[Task input — start]
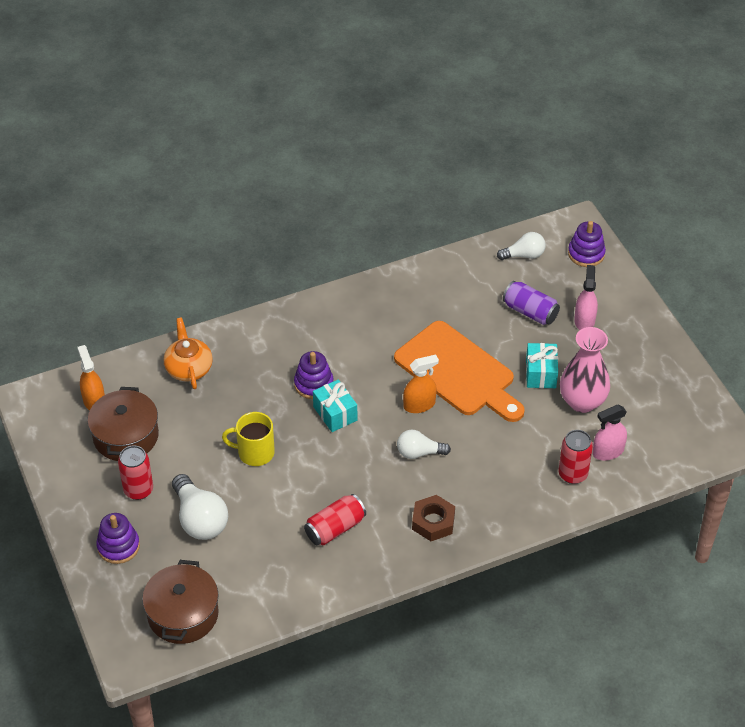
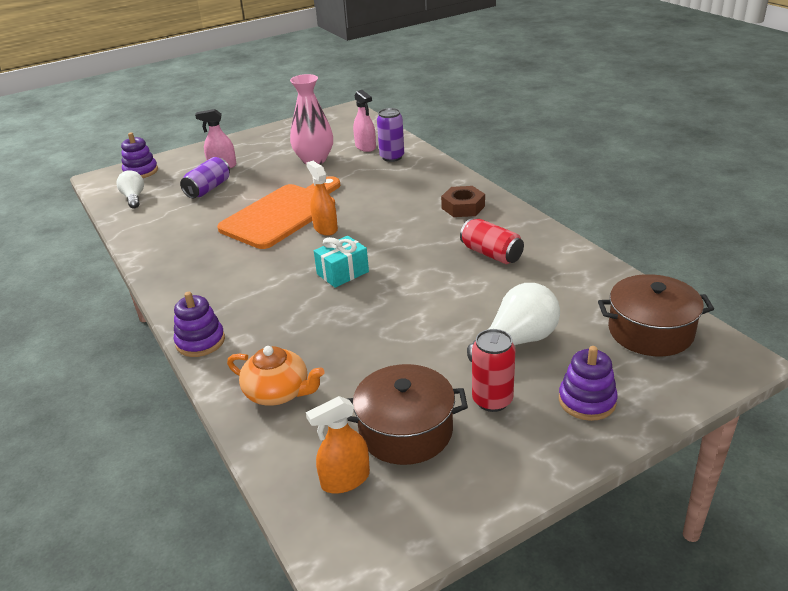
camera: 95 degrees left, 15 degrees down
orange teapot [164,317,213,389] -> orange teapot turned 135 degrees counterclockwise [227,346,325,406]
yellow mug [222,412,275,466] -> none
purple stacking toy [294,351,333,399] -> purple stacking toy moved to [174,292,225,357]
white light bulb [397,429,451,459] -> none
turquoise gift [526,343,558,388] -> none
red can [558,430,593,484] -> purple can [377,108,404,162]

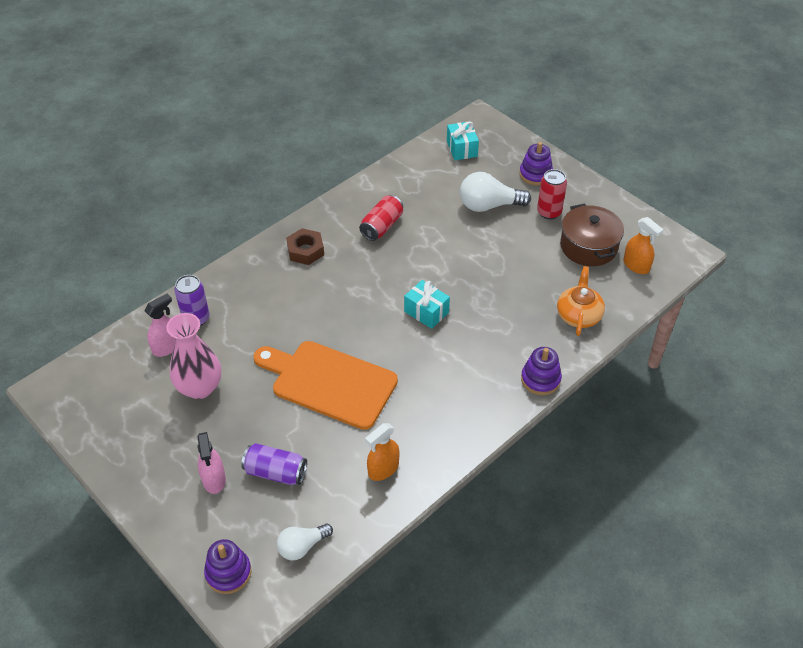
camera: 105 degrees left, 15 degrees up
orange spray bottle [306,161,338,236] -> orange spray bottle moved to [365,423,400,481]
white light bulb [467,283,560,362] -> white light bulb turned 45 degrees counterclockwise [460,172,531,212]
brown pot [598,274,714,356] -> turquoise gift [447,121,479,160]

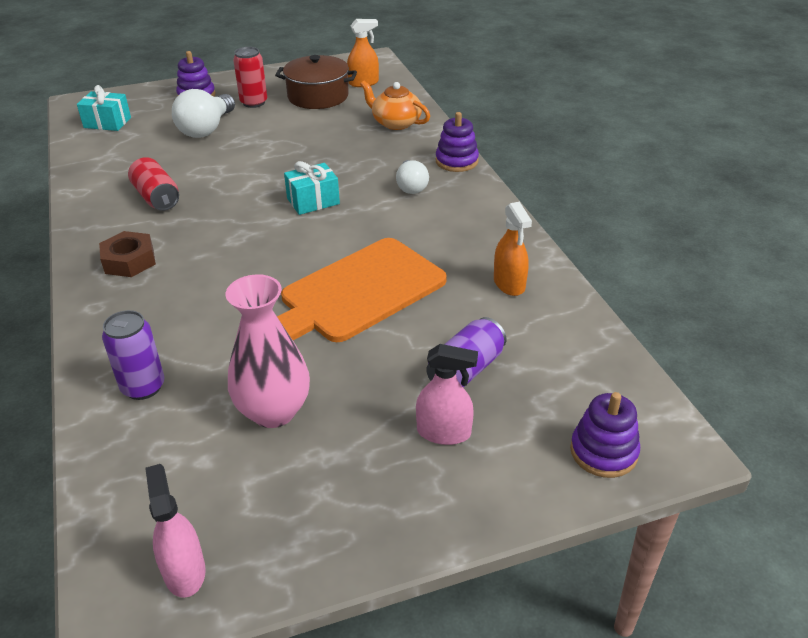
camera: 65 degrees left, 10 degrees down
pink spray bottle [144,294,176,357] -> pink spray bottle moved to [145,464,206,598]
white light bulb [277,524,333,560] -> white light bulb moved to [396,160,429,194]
[Task input — finish]
## Work to be completed
Using the data above, return the lines from the one holding "purple stacking toy [294,351,333,399]" through the one holding "camera: 65 degrees left, 10 degrees down" exactly, but not the pictures.

## Result of the exercise
purple stacking toy [294,351,333,399] -> purple stacking toy moved to [174,292,225,357]
white light bulb [397,429,451,459] -> none
turquoise gift [526,343,558,388] -> none
red can [558,430,593,484] -> purple can [377,108,404,162]

camera: 105 degrees left, 15 degrees up
orange spray bottle [306,161,338,236] -> orange spray bottle moved to [365,423,400,481]
white light bulb [467,283,560,362] -> white light bulb turned 45 degrees counterclockwise [460,172,531,212]
brown pot [598,274,714,356] -> turquoise gift [447,121,479,160]

camera: 65 degrees left, 10 degrees down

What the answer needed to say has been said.